• [What you need to do]
Your response should be every line from the entries that includes the string "moved".

• [Data in this exercise]
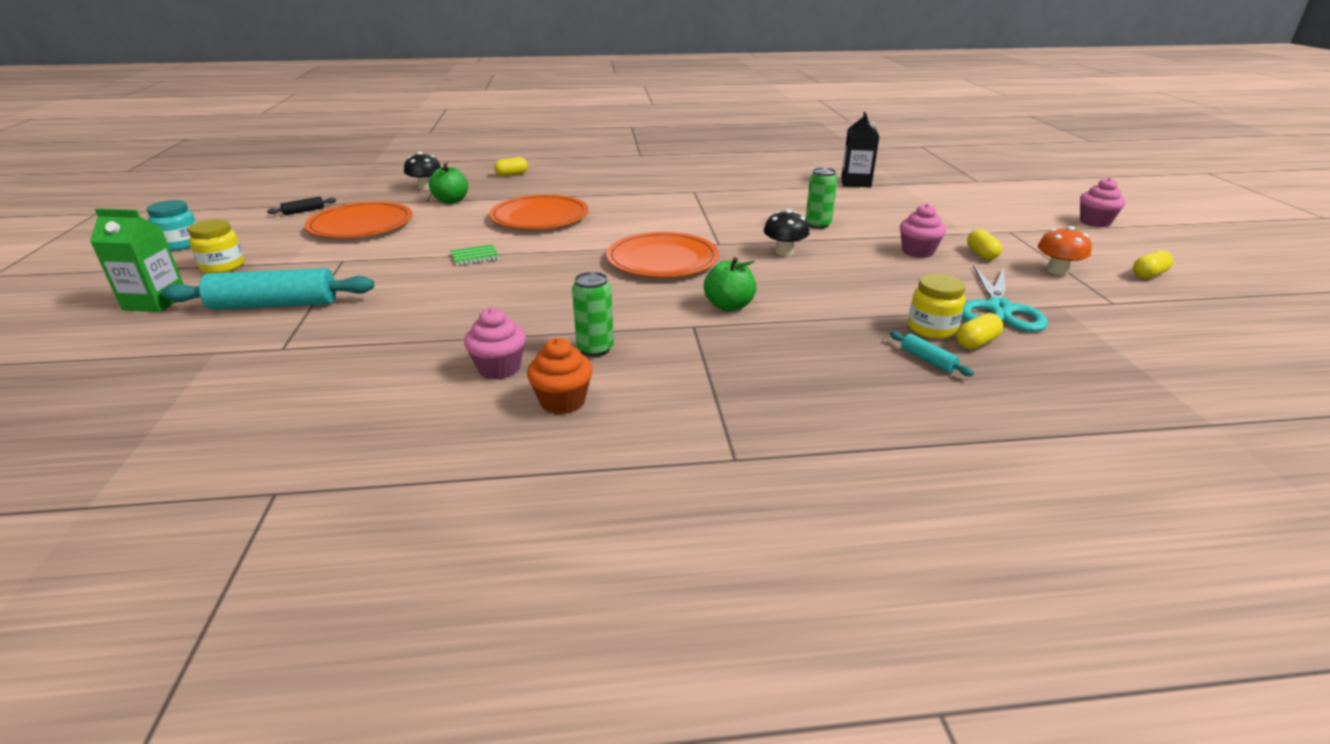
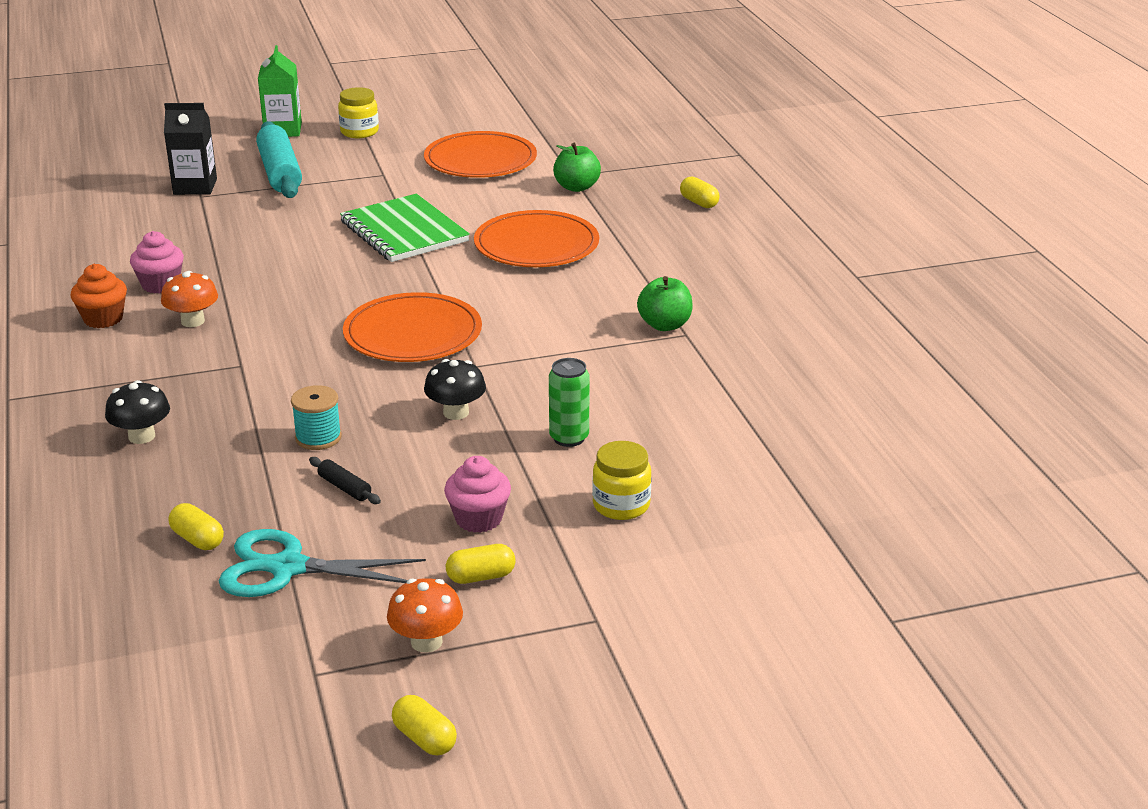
camera: 80 degrees right, 0 degrees up
turquoise jar [146,200,196,251] -> none
black rolling pin [267,197,336,215] -> black rolling pin moved to [309,457,381,504]
black mushroom [404,152,441,190] -> black mushroom moved to [105,380,170,444]
green notebook [451,244,499,265] -> green notebook [340,194,470,262], size x2.36
green can [572,272,614,357] -> orange mushroom [161,271,218,327]
green apple [704,257,757,311] -> green apple moved to [637,276,693,331]
black carton [841,112,879,188] -> black carton moved to [164,103,217,195]
turquoise rolling pin [890,331,974,376] -> none
yellow jar [908,274,966,339] -> yellow jar moved to [592,441,651,520]
pink cupcake [1080,177,1126,227] -> none
none -> turquoise spool [291,385,342,450]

• [Exercise output]
black rolling pin [267,197,336,215] -> black rolling pin moved to [309,457,381,504]
black mushroom [404,152,441,190] -> black mushroom moved to [105,380,170,444]
green apple [704,257,757,311] -> green apple moved to [637,276,693,331]
black carton [841,112,879,188] -> black carton moved to [164,103,217,195]
yellow jar [908,274,966,339] -> yellow jar moved to [592,441,651,520]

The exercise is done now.